(EXTRACTED DATA)
-=-=-
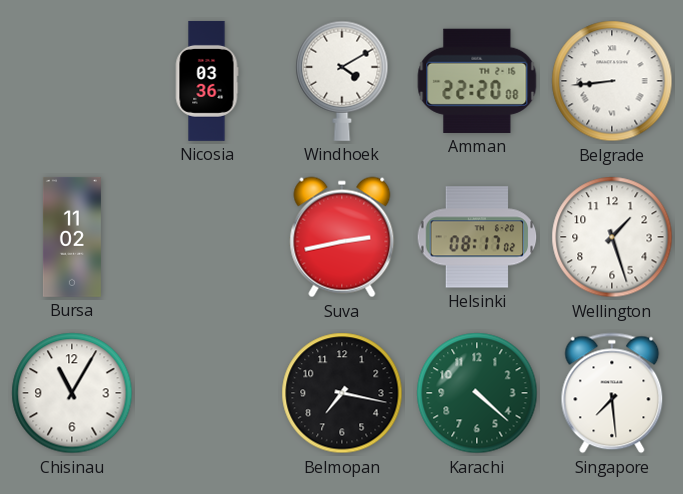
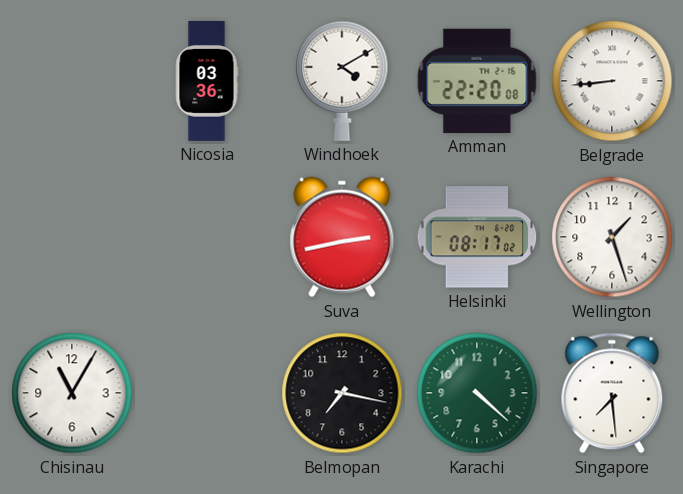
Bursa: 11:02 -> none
-=-=-
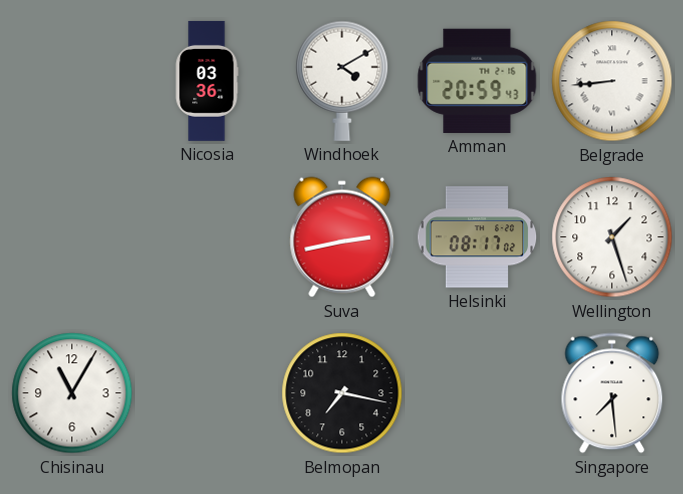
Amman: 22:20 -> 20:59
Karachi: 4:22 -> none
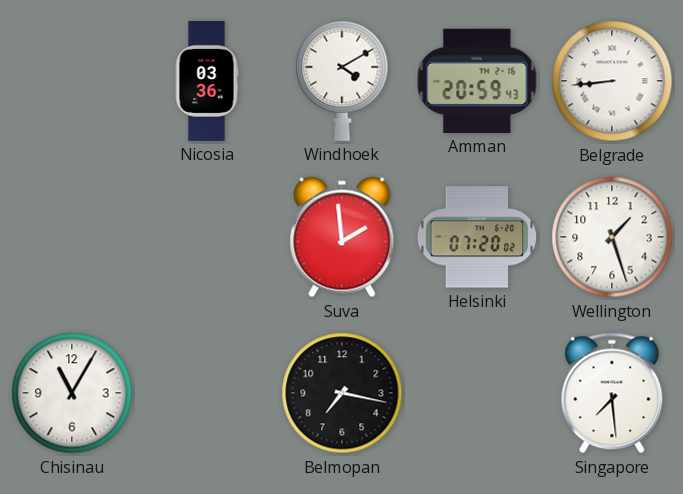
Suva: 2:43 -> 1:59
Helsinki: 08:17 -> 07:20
-=-=-
(PROBLEM TO WORK ON) Edit the stretch of data from the line containing "Karachi: 4:22 -> none" through the line containing "Helsinki: 08:17 -> 07:20", replacing "none" with "off" and keeping everything else unchanged. Omit the pictures from your answer.

(TASK ANSWER)
Karachi: 4:22 -> off
Suva: 2:43 -> 1:59
Helsinki: 08:17 -> 07:20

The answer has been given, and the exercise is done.